INSTRUCTION -
Transcribe the listing below word for word.

Outline labeling records -

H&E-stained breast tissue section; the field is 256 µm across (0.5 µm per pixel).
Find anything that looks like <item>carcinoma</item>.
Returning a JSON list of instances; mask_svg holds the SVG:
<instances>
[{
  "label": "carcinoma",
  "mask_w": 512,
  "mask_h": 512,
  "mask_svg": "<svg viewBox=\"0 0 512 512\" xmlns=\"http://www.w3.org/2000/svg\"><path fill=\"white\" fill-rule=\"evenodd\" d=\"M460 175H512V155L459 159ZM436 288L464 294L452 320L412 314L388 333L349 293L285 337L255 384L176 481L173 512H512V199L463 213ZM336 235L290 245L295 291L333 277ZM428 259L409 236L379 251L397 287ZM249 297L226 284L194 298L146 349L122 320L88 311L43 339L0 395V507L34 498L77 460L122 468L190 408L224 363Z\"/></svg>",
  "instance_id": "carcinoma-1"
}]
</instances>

SOLUTION FOR THIS TASK -
H&E-stained breast tissue section; the field is 256 µm across (0.5 µm per pixel).
Find anything that looks like <item>carcinoma</item>.
Returning a JSON list of instances; mask_svg holds the SVG:
<instances>
[{
  "label": "carcinoma",
  "mask_w": 512,
  "mask_h": 512,
  "mask_svg": "<svg viewBox=\"0 0 512 512\" xmlns=\"http://www.w3.org/2000/svg\"><path fill=\"white\" fill-rule=\"evenodd\" d=\"M460 175H512V155L459 159ZM436 288L464 294L452 320L412 314L388 333L349 293L285 337L255 384L176 481L173 512H512V199L463 213ZM336 235L290 245L295 291L333 277ZM428 259L409 236L379 251L397 287ZM249 297L226 284L194 298L146 349L122 320L88 311L43 339L0 395V507L34 498L77 460L122 468L190 408L224 363Z\"/></svg>",
  "instance_id": "carcinoma-1"
}]
</instances>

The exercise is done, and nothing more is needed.